=== Section Start ===
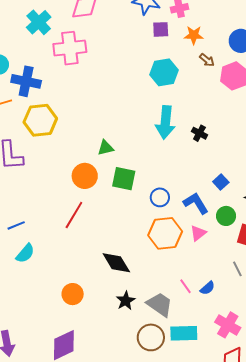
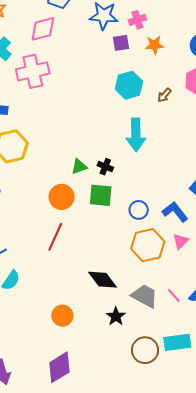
brown arrow: (207, 60) -> (164, 95), moved, turned 98
black cross: (199, 133) -> (105, 167), moved
gray trapezoid: (160, 304) -> (145, 296), moved

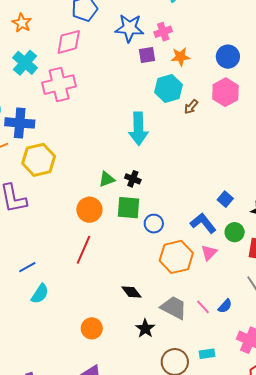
cyan hexagon: (129, 85) -> (169, 88), moved
cyan arrow: (136, 135) -> (138, 129), moved
blue circle: (139, 210) -> (154, 224), moved
black diamond: (102, 280) -> (131, 292), size x0.7
cyan rectangle: (177, 342) -> (207, 354), size x0.6

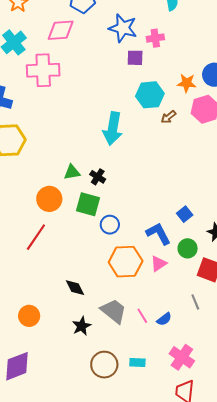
orange star: (181, 57) -> (187, 83), moved

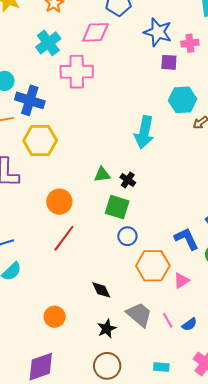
orange circle: (49, 199) -> (59, 202), moved
blue circle: (110, 225) -> (127, 236), moved
pink triangle: (159, 264) -> (181, 280), moved
brown circle: (104, 365) -> (107, 366), moved

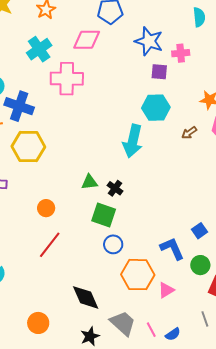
cyan hexagon: (183, 100) -> (156, 108), moved
orange circle: (59, 202) -> (46, 208), size x0.7
black diamond: (101, 290) -> (86, 297), size x1.4

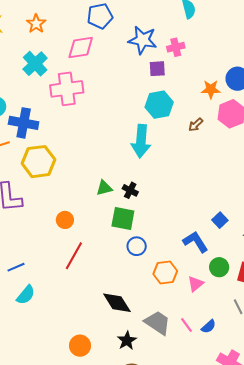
green circle: (200, 265) -> (219, 267), moved
orange hexagon: (138, 275) -> (165, 273), size x0.7
orange circle: (38, 323) -> (80, 346), moved

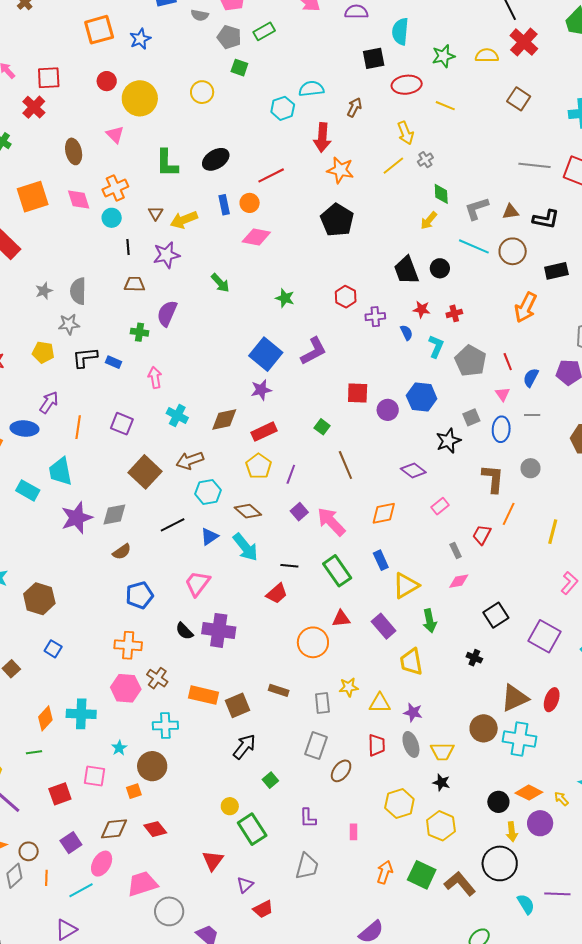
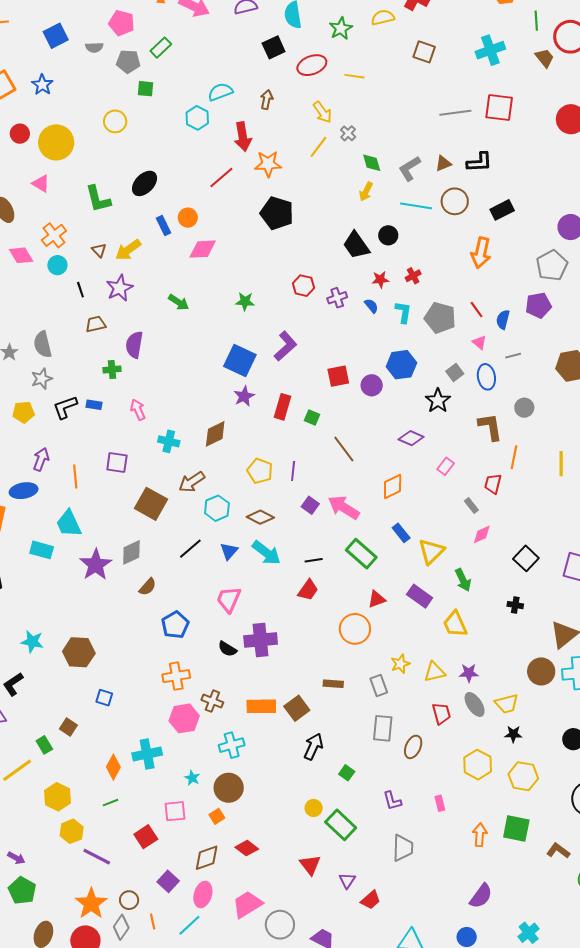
red line: (271, 175) -> (221, 177), moved
red rectangle: (264, 432) -> (283, 407), moved, turned -35
brown L-shape: (460, 884) -> (558, 851), moved, size x0.7

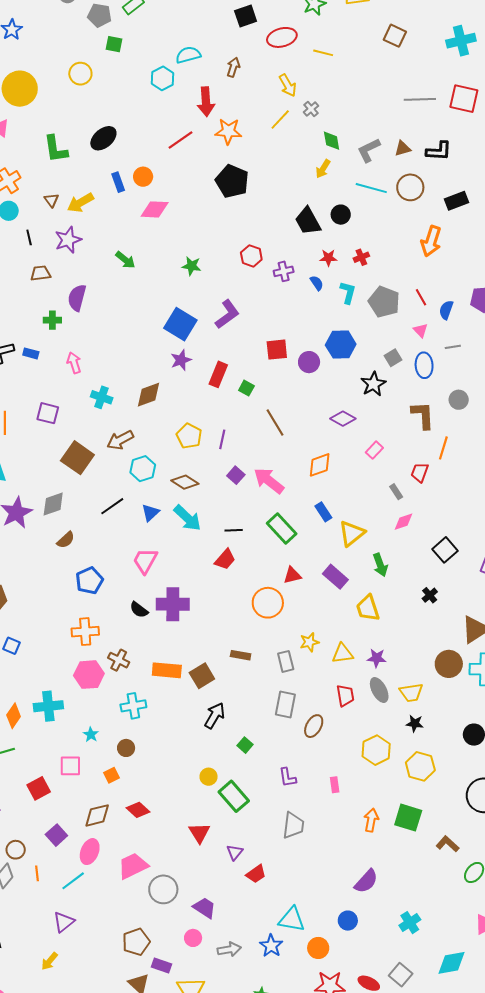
black cross: (515, 605) -> (430, 595), turned 35
brown circle: (229, 788) -> (126, 748), size x0.6

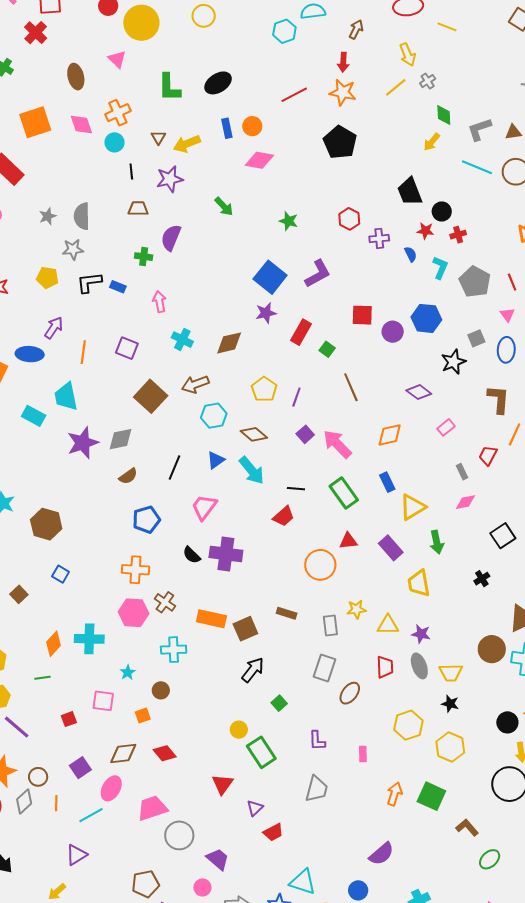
red arrow: (206, 102) -> (343, 62), moved, size x0.7
black circle: (341, 215) -> (442, 211), moved
black line: (112, 506) -> (175, 467), moved, turned -40
red square: (39, 788) -> (69, 719), size x0.7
=== Section End ===
What to produce: Reproduce the lines above starting at the one with "black diamond: (101, 290)" and ending at the one with "red line: (271, 175) -> (221, 177), moved", both included, exactly and with no pictures.

Response to this exercise:
black diamond: (101, 290) -> (86, 297), size x1.4

green circle: (200, 265) -> (219, 267), moved
orange hexagon: (138, 275) -> (165, 273), size x0.7
orange circle: (38, 323) -> (80, 346), moved

red line: (271, 175) -> (221, 177), moved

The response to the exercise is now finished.